--- What you will do ---
For the entries below, the result should be an exact transcription of the lines from the one with "(172, 277) = (324, 222): white" up to and including the one with "(395, 421) = (339, 346): brown", and only those.

*** Block opens ***

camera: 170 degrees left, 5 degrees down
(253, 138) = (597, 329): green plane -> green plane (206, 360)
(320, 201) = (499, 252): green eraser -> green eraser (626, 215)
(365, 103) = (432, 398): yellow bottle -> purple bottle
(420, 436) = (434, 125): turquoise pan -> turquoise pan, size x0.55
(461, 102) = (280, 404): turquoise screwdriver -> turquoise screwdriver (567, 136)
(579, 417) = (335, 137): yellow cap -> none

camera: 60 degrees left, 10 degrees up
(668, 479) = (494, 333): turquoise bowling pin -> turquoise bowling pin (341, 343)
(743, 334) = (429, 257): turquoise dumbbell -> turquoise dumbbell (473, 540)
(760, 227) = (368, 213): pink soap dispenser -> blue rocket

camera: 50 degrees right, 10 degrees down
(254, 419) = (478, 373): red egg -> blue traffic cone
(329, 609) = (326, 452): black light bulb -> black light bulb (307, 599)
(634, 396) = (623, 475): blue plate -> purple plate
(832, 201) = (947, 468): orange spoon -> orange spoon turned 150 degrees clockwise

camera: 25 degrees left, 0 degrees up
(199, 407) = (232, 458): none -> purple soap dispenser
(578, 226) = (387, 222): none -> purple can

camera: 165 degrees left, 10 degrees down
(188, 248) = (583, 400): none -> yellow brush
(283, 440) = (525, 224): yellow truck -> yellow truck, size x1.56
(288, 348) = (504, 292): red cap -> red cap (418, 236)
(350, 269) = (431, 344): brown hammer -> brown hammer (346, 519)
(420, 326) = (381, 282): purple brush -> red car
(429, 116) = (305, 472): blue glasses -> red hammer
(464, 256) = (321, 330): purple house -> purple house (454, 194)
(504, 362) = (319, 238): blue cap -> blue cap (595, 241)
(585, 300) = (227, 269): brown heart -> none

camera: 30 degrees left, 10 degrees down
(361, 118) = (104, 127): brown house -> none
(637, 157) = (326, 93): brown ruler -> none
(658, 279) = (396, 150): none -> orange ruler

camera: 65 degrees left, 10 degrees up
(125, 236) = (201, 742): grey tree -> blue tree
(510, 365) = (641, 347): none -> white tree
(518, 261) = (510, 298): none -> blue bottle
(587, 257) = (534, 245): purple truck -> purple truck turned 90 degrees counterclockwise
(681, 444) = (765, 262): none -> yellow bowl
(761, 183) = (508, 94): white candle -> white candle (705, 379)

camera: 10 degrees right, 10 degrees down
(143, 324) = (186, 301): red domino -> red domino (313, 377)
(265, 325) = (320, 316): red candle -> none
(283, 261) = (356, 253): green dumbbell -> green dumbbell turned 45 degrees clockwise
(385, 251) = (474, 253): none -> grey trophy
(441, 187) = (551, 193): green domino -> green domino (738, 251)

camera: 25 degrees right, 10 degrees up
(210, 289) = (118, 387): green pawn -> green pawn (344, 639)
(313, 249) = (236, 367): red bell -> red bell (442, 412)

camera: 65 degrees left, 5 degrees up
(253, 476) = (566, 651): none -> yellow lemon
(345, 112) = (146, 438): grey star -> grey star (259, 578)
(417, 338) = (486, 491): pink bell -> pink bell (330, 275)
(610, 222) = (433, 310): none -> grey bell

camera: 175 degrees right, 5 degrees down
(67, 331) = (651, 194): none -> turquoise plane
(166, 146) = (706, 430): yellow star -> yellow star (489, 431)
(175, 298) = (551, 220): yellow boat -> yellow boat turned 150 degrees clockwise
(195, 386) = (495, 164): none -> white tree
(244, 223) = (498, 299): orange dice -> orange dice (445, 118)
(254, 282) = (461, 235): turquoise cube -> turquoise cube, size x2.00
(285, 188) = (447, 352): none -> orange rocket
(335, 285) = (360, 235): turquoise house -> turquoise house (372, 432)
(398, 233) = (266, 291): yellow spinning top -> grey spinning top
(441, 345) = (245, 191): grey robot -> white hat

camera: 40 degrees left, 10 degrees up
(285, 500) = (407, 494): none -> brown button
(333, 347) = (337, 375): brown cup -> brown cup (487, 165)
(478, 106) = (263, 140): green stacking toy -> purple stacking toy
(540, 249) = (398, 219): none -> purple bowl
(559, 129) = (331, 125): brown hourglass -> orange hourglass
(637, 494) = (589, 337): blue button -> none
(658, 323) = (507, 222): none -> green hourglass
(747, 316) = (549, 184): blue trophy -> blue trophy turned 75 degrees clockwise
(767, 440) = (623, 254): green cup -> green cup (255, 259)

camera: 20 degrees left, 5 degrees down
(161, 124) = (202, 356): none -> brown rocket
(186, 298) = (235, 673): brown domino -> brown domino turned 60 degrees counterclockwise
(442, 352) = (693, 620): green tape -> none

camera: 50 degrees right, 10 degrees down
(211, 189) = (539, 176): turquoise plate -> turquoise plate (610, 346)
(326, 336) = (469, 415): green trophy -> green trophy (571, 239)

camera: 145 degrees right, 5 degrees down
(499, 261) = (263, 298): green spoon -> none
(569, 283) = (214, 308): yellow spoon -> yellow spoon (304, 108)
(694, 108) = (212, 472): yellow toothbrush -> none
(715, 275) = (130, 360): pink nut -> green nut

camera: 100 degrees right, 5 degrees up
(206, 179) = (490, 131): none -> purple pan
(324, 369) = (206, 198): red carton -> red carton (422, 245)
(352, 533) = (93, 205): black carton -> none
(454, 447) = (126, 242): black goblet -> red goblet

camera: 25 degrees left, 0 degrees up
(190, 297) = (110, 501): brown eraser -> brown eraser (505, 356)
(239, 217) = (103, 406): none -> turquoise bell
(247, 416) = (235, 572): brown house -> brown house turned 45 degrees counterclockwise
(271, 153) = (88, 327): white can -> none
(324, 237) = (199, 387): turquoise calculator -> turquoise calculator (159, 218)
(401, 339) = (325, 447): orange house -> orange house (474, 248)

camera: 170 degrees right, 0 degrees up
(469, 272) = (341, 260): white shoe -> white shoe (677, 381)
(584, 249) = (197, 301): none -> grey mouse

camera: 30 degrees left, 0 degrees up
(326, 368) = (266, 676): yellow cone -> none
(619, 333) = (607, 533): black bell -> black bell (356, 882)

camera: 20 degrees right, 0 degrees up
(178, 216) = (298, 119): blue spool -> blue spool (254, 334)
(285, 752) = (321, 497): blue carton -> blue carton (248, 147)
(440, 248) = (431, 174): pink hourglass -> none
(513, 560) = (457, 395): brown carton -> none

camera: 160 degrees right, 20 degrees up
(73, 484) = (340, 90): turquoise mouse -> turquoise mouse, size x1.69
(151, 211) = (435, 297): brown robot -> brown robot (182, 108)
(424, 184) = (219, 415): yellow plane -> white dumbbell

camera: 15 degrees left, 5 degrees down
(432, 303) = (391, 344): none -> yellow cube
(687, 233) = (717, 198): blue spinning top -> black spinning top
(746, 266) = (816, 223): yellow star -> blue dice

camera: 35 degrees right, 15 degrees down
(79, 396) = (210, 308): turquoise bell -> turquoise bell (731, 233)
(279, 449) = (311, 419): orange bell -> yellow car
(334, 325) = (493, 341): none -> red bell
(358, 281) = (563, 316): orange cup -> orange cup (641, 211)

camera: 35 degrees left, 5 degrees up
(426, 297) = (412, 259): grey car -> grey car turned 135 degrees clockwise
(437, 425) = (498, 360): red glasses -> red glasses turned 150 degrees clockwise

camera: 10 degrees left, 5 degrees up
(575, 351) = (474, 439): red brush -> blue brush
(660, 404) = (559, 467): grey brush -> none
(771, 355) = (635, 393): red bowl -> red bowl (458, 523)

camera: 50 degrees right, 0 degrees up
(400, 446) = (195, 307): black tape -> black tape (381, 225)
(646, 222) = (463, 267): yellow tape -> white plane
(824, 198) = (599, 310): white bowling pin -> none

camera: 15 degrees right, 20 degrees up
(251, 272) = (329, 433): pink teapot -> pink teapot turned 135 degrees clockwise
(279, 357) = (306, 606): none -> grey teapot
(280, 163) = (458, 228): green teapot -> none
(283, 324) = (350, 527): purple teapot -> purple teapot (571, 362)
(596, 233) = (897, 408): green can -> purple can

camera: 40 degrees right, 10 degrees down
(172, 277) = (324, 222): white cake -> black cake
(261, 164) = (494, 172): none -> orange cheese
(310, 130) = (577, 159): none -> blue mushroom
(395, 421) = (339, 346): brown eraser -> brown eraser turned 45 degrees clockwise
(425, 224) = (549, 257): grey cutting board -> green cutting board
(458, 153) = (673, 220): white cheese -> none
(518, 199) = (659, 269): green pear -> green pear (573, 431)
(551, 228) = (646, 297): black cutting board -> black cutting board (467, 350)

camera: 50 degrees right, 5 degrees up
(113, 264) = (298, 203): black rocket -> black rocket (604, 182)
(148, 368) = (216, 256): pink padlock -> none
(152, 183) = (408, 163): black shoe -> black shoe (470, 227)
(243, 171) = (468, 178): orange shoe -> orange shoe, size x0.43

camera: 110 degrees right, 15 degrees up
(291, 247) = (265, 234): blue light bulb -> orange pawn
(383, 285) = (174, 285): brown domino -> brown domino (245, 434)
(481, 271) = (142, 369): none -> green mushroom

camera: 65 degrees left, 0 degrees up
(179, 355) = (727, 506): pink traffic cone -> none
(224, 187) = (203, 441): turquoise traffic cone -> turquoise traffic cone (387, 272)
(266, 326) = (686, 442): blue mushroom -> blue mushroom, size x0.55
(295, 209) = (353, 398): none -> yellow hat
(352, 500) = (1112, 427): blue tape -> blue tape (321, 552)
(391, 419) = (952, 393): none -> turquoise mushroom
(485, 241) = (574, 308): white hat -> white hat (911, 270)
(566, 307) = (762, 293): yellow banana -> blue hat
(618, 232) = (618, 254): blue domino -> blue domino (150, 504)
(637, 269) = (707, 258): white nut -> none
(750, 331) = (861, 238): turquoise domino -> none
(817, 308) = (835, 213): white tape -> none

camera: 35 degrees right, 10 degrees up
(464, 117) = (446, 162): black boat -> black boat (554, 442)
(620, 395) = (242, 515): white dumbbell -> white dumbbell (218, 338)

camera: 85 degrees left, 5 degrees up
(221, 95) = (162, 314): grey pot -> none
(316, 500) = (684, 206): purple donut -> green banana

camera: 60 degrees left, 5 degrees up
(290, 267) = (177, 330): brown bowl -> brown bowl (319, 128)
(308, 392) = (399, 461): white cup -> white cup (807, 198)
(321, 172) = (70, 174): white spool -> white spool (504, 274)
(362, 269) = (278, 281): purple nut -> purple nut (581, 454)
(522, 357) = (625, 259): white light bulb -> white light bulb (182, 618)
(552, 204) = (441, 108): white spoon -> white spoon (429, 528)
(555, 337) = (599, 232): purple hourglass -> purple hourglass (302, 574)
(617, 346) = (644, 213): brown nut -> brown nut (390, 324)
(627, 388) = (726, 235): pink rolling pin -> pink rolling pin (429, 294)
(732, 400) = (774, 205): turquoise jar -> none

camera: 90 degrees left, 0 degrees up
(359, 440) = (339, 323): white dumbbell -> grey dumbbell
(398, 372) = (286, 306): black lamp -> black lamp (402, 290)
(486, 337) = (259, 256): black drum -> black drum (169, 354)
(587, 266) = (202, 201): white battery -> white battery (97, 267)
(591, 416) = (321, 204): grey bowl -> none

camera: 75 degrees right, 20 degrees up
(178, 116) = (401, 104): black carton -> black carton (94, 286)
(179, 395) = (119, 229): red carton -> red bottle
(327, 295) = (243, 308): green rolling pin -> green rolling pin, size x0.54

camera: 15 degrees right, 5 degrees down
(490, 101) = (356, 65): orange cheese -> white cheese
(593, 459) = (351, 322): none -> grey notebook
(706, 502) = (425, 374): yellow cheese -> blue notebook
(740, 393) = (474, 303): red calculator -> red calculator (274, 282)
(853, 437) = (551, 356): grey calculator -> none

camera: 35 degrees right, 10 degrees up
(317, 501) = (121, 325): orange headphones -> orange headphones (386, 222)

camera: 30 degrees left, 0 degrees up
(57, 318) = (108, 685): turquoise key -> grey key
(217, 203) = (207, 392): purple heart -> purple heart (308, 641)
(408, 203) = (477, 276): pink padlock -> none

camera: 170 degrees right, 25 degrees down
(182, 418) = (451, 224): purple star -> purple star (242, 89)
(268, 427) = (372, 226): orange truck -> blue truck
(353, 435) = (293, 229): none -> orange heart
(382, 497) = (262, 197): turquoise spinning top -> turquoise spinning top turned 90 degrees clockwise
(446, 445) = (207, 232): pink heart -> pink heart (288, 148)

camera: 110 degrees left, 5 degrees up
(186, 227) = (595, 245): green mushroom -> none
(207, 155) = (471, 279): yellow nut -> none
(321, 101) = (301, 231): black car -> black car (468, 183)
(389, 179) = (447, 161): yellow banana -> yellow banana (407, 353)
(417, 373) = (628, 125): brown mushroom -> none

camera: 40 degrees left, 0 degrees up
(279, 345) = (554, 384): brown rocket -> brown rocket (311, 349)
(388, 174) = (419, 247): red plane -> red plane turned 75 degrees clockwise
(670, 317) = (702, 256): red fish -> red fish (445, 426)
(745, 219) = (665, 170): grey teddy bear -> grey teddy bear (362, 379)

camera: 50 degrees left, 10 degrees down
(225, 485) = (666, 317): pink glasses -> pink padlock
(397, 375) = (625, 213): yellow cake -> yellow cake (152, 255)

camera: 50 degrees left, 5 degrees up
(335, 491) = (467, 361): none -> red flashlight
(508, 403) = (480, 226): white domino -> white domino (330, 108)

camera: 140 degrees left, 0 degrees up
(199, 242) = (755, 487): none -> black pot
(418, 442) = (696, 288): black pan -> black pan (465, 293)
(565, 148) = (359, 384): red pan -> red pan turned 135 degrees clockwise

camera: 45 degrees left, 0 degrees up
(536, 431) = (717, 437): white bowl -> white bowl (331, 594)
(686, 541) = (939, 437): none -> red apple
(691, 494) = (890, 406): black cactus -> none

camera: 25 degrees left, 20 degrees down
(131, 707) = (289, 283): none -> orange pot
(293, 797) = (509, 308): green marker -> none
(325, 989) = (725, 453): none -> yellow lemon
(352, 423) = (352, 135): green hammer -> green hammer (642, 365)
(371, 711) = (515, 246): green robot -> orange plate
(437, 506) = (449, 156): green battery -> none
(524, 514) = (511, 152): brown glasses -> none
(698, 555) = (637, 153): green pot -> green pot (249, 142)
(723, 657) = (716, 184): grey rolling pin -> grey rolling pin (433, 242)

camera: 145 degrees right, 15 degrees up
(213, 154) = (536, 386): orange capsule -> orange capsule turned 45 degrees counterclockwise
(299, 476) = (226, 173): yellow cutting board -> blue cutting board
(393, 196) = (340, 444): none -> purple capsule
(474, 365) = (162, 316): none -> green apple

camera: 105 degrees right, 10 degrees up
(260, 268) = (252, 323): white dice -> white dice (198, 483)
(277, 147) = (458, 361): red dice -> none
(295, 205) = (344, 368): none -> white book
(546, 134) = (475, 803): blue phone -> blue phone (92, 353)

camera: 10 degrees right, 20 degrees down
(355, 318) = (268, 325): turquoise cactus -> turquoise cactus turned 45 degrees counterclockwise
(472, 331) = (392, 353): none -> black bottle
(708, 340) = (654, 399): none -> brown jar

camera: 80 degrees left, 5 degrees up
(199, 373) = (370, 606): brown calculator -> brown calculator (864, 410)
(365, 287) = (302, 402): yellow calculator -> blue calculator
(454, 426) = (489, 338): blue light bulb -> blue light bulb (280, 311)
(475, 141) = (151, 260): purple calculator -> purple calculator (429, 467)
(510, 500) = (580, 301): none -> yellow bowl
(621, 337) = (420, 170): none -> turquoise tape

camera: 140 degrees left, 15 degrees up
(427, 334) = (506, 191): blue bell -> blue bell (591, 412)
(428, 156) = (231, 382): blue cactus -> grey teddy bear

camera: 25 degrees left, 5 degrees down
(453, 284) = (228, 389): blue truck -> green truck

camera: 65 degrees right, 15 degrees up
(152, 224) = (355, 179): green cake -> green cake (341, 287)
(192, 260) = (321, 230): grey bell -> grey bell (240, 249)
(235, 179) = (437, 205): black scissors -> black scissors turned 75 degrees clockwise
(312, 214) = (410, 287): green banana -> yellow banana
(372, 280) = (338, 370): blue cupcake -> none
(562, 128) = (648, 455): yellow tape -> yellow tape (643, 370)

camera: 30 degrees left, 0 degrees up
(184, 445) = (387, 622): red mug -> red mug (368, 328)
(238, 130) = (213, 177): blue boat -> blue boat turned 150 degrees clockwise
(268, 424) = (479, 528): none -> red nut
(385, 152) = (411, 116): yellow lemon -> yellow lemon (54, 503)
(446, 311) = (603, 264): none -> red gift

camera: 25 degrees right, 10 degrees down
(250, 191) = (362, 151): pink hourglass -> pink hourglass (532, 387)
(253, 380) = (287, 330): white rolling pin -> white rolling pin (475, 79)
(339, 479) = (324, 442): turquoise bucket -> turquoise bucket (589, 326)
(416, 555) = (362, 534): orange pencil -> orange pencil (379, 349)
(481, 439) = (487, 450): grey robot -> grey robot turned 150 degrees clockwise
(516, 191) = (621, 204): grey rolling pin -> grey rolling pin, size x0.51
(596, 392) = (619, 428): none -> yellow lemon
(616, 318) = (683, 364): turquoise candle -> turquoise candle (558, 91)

*** Block closes ***

--- Written reply ---
(172, 277) = (324, 222): white cake -> black cake
(261, 164) = (494, 172): none -> orange cheese
(310, 130) = (577, 159): none -> blue mushroom
(395, 421) = (339, 346): brown eraser -> brown eraser turned 45 degrees clockwise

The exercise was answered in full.